___ DATA FOR THIS TASK ___

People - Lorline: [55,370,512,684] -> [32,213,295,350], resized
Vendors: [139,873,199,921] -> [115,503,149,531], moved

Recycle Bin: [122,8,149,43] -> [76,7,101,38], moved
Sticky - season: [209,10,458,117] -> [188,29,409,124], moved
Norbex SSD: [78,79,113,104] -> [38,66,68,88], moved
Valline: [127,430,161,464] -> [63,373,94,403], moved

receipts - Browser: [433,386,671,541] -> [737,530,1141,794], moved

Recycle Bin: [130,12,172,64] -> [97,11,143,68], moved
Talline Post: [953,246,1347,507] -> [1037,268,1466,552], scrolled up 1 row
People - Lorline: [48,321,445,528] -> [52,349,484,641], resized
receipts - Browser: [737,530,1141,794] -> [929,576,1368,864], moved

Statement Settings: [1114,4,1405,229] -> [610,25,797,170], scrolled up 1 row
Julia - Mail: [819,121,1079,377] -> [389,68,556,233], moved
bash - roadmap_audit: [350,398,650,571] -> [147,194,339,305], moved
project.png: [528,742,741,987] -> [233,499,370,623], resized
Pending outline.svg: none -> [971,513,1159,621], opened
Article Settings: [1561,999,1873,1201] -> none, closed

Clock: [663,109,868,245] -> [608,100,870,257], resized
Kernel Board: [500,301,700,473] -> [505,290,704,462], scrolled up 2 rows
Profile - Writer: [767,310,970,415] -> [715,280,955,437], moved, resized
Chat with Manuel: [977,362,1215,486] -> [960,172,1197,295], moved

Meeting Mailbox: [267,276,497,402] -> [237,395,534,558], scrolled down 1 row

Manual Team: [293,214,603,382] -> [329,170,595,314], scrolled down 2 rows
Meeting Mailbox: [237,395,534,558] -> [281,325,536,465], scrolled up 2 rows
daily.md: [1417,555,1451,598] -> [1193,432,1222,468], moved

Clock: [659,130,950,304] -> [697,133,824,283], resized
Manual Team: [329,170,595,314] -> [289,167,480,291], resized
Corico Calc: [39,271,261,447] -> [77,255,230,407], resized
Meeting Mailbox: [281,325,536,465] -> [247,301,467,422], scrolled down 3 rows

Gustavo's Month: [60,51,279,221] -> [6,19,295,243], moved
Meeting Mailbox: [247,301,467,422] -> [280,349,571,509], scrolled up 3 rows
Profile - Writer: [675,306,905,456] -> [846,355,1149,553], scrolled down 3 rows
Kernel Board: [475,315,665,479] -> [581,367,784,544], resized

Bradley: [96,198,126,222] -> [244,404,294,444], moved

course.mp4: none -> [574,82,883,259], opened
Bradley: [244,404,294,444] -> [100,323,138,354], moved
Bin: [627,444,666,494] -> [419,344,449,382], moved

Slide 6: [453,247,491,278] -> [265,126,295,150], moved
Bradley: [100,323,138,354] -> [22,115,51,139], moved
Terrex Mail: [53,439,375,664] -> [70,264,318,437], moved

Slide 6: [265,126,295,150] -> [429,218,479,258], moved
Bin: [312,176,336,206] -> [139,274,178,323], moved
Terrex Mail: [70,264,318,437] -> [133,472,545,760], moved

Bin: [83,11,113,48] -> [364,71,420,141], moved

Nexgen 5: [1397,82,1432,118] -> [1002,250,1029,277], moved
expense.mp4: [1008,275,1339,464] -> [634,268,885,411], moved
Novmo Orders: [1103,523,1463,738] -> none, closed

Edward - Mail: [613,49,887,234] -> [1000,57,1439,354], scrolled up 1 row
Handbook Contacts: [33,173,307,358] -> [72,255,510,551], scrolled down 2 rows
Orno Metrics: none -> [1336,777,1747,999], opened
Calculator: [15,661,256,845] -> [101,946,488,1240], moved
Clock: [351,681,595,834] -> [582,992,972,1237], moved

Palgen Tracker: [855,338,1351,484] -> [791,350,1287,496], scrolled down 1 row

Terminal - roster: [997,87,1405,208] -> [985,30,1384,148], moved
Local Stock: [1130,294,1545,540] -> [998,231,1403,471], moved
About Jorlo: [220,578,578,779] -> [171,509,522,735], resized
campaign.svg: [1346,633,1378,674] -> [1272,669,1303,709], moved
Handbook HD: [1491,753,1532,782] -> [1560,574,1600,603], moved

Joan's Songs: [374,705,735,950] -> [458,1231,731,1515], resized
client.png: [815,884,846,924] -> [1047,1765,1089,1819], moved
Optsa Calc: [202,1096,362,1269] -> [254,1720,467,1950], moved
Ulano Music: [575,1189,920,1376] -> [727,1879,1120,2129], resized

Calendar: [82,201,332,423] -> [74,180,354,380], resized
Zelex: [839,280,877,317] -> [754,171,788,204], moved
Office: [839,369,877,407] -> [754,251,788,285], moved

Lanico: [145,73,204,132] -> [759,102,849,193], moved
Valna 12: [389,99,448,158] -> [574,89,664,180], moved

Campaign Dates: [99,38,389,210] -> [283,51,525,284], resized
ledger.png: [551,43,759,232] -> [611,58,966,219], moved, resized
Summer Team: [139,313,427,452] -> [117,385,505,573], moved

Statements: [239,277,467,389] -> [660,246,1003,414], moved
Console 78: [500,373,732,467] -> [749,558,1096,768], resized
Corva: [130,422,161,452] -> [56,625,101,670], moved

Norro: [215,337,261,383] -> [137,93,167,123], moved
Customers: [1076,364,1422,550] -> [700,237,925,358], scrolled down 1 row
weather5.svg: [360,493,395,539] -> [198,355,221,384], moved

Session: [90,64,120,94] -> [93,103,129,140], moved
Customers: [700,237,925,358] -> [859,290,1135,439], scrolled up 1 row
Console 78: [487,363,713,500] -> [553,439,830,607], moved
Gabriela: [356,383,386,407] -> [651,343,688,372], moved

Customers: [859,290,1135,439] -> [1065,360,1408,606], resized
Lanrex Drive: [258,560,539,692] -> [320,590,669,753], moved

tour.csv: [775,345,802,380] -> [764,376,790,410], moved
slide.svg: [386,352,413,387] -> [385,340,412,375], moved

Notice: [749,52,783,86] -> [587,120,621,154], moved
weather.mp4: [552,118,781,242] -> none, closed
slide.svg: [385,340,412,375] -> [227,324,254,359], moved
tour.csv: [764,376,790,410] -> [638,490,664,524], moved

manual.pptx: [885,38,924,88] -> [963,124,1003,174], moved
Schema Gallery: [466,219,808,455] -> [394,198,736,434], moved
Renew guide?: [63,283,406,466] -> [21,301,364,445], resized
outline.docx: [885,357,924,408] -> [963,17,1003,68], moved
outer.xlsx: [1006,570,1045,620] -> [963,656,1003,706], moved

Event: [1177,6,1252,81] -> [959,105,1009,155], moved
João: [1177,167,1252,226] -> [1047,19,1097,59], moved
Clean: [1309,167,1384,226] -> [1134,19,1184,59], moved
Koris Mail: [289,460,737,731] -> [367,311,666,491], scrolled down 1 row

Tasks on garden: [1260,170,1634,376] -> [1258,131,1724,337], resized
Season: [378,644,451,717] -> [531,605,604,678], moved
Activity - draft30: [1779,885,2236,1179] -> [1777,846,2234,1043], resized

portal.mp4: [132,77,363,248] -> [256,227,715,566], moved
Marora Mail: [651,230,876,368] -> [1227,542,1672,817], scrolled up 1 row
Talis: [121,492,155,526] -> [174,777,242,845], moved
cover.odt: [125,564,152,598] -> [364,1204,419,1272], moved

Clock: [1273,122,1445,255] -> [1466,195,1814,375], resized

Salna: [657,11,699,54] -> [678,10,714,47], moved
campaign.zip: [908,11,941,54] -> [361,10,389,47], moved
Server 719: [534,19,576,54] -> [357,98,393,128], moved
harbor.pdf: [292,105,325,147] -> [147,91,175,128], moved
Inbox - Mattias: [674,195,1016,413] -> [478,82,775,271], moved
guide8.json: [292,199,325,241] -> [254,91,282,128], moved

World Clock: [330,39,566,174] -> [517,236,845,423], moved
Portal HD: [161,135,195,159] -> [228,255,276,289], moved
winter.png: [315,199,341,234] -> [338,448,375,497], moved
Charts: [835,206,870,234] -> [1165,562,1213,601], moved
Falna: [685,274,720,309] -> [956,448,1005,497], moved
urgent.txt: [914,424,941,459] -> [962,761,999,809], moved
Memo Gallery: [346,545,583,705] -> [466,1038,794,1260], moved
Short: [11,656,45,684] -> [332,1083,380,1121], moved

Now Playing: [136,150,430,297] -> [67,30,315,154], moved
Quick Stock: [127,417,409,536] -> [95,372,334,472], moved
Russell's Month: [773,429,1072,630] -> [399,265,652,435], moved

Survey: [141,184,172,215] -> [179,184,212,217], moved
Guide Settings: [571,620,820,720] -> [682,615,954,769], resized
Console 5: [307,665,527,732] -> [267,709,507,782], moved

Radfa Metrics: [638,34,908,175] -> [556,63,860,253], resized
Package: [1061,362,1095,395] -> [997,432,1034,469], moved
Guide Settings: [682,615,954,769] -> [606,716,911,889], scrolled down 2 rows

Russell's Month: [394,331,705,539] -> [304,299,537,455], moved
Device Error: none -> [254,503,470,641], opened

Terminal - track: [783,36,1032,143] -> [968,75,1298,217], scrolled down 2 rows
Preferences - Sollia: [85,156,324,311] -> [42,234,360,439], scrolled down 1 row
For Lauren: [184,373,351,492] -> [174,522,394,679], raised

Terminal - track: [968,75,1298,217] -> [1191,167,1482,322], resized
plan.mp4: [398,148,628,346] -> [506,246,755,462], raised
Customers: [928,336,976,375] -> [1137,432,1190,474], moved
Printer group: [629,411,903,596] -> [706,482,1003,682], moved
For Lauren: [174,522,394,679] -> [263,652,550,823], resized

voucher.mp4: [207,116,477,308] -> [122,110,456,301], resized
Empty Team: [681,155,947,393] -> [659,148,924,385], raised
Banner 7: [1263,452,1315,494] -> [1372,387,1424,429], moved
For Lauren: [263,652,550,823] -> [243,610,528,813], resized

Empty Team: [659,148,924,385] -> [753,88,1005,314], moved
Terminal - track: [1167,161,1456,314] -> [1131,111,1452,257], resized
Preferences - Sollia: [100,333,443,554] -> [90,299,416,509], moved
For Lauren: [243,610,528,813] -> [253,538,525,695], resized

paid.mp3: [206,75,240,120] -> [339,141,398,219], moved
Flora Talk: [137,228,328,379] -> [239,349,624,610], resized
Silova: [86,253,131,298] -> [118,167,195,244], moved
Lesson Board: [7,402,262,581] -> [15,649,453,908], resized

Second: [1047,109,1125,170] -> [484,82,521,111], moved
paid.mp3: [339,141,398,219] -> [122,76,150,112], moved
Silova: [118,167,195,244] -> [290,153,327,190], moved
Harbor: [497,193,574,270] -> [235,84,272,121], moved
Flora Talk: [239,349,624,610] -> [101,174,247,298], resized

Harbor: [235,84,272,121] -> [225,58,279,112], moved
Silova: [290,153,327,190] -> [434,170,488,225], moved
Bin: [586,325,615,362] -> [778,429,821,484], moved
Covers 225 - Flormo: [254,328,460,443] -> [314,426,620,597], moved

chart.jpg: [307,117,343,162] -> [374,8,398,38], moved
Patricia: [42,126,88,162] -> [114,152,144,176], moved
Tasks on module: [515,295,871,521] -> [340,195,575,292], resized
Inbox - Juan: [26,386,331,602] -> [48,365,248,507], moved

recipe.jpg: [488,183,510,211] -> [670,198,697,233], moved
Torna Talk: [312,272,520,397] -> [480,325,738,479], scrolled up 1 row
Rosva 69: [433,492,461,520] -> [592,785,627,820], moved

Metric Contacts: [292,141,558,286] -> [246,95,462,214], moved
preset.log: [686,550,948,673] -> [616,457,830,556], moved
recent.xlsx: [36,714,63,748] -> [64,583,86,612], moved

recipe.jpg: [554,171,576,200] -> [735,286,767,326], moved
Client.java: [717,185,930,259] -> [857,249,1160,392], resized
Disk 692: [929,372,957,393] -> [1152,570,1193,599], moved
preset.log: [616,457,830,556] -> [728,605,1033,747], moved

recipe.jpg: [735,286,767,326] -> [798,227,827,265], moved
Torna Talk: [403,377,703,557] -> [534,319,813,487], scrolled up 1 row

___

• [TASK TO CARRY OUT]
Your answer must be the lines above from the one containing "Now Playing: [136,150,430,297]" to the one containing "Console 5: [307,665,527,732]", both included, restated word for word.

• [SOLUTION BELOW]
Now Playing: [136,150,430,297] -> [67,30,315,154], moved
Quick Stock: [127,417,409,536] -> [95,372,334,472], moved
Russell's Month: [773,429,1072,630] -> [399,265,652,435], moved

Survey: [141,184,172,215] -> [179,184,212,217], moved
Guide Settings: [571,620,820,720] -> [682,615,954,769], resized
Console 5: [307,665,527,732] -> [267,709,507,782], moved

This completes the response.